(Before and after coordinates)
++++

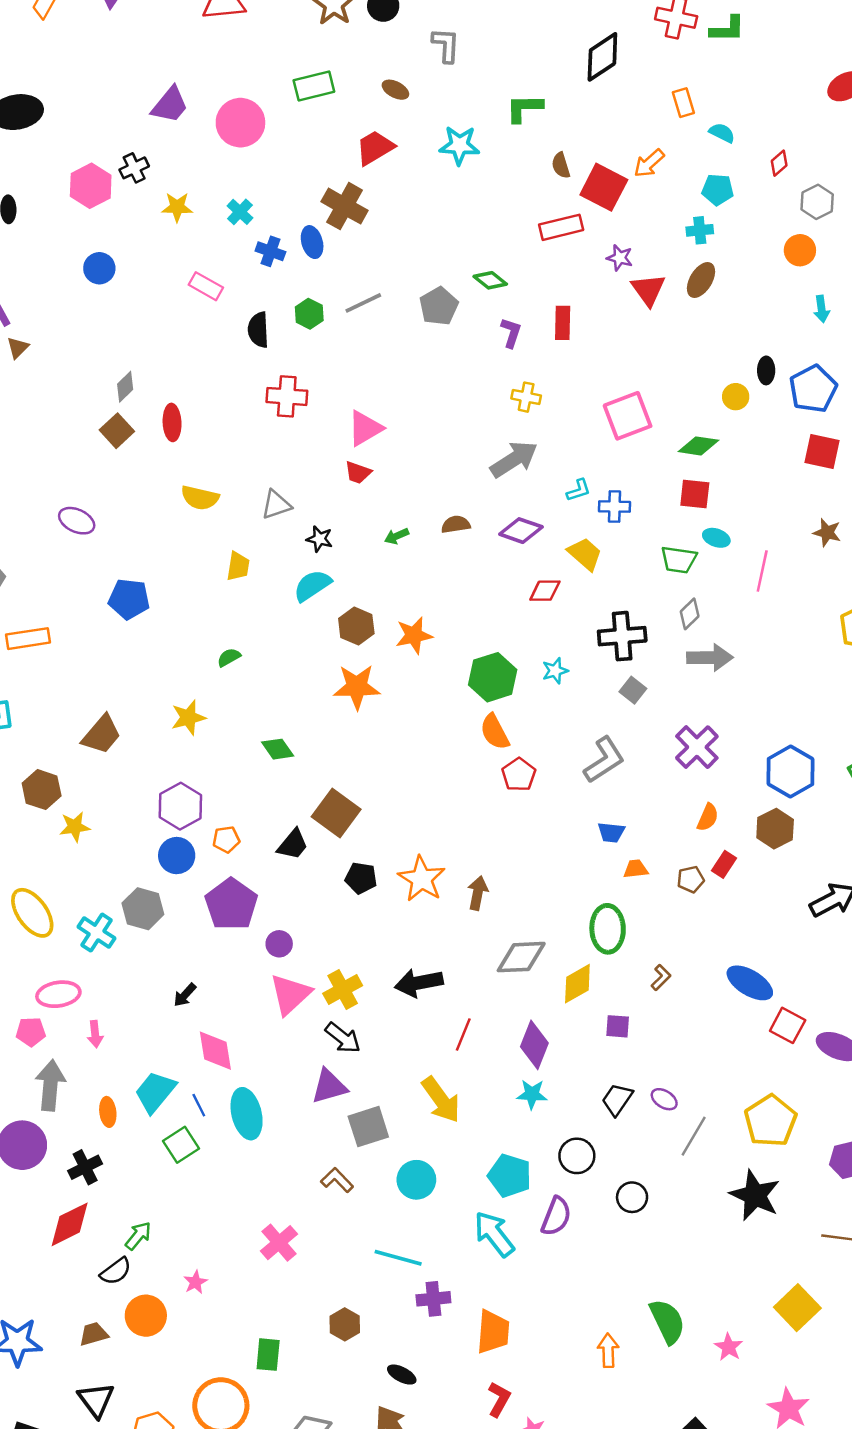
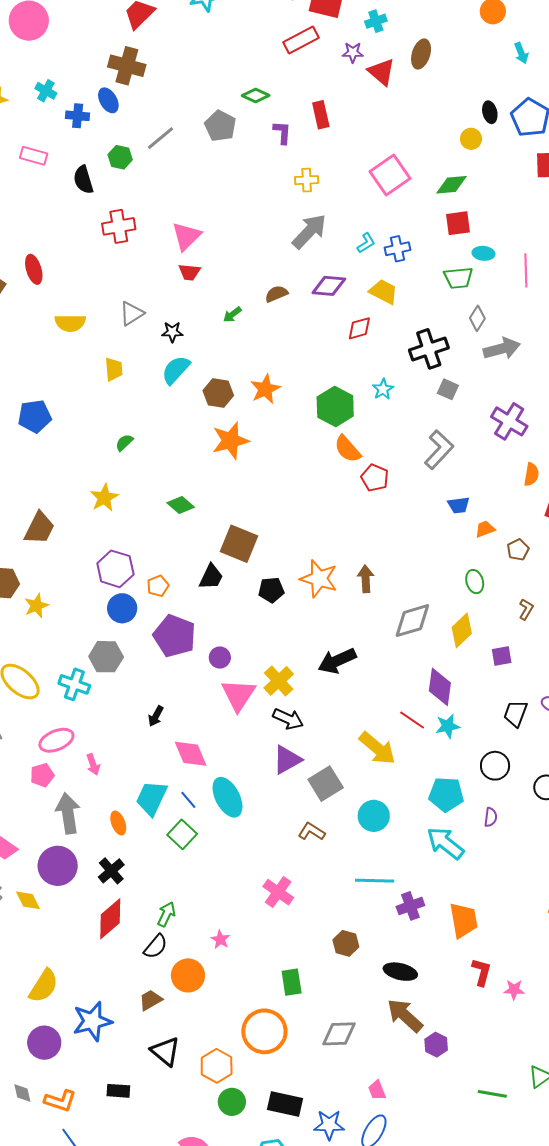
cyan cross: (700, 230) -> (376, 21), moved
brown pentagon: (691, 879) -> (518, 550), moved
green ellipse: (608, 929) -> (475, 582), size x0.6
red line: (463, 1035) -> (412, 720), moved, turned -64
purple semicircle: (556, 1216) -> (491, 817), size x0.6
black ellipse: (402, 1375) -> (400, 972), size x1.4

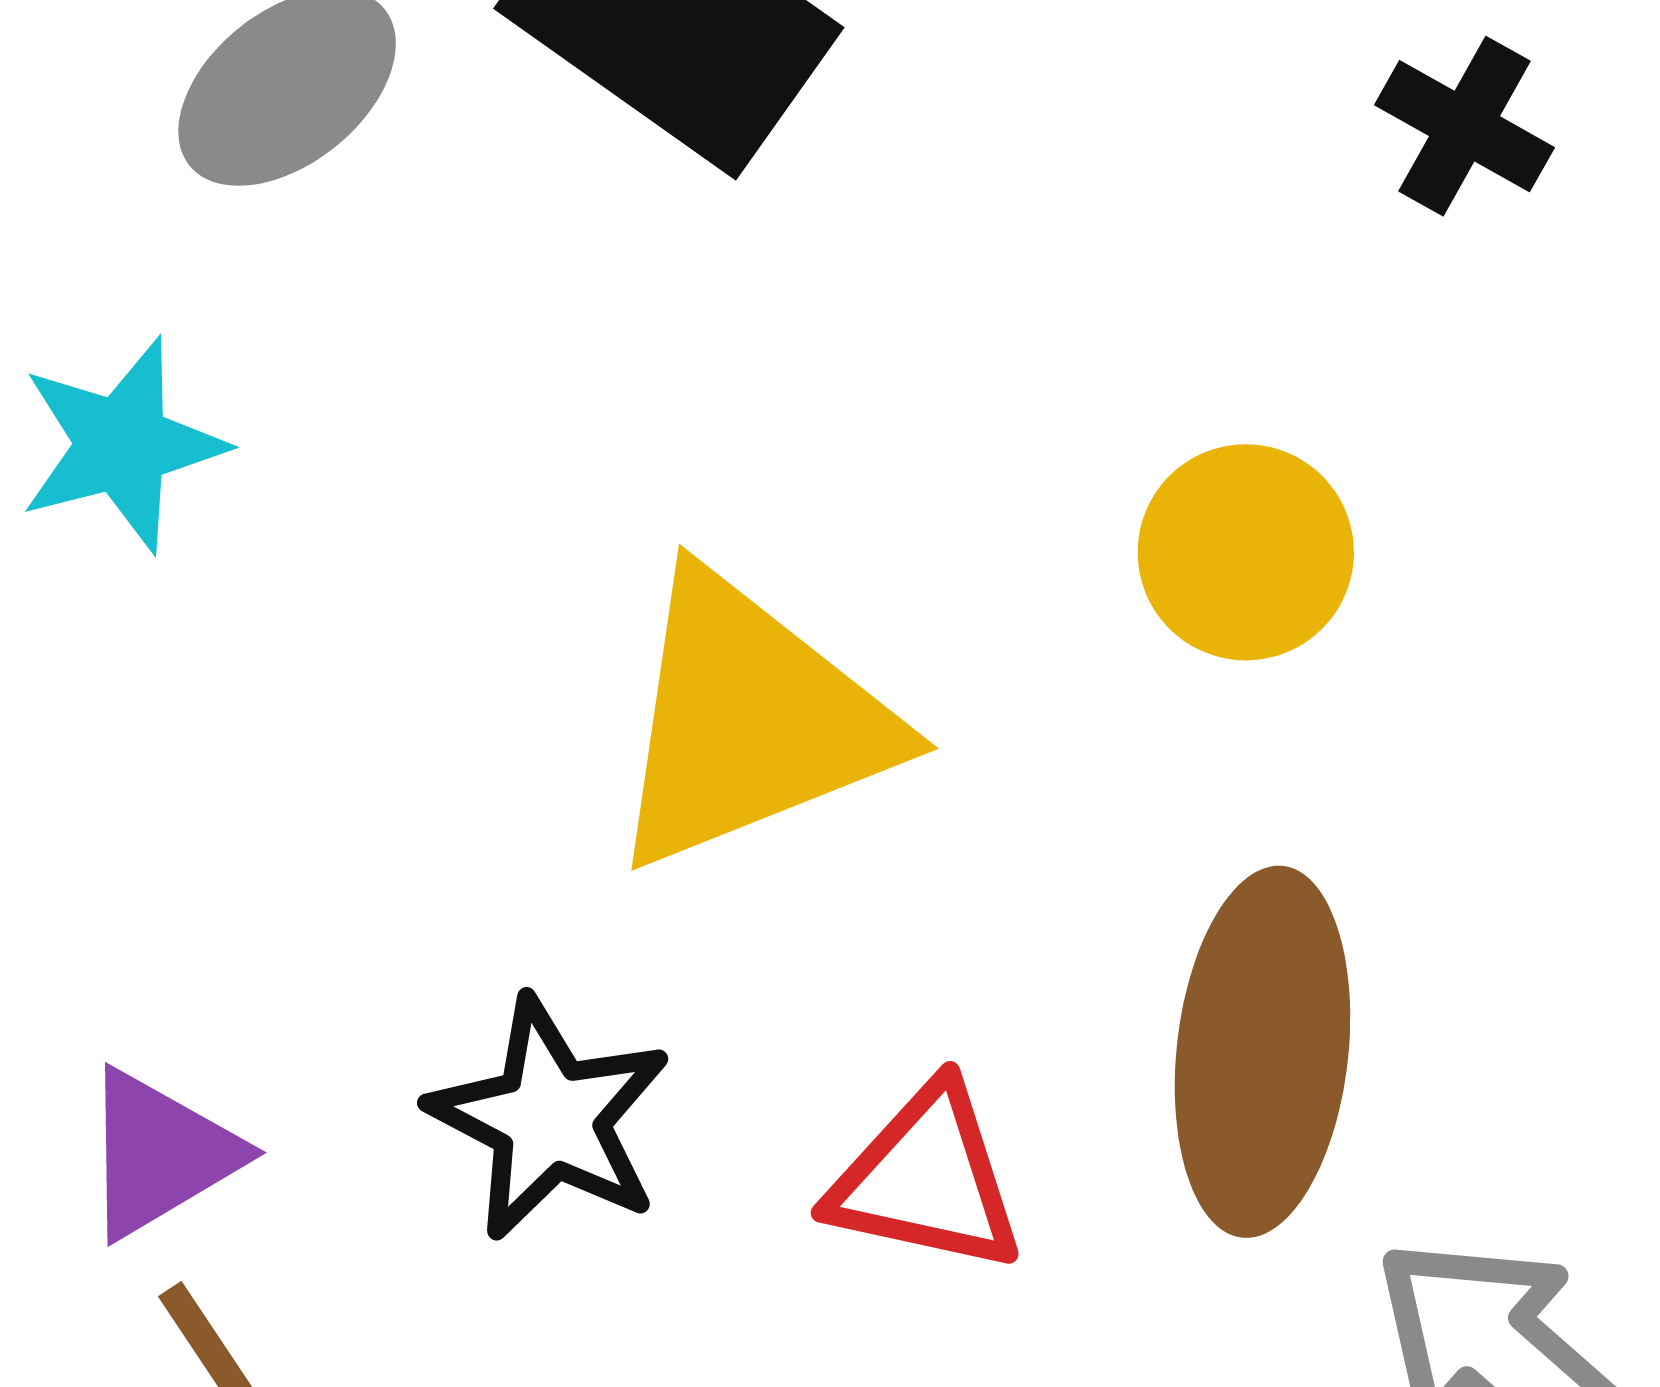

++++

▶ _Exercise goal_
The answer must be a word-for-word copy of all the entries, containing no pictures.

▶ _Finished task_
cyan cross: (700, 230) -> (376, 21), moved
brown pentagon: (691, 879) -> (518, 550), moved
green ellipse: (608, 929) -> (475, 582), size x0.6
red line: (463, 1035) -> (412, 720), moved, turned -64
purple semicircle: (556, 1216) -> (491, 817), size x0.6
black ellipse: (402, 1375) -> (400, 972), size x1.4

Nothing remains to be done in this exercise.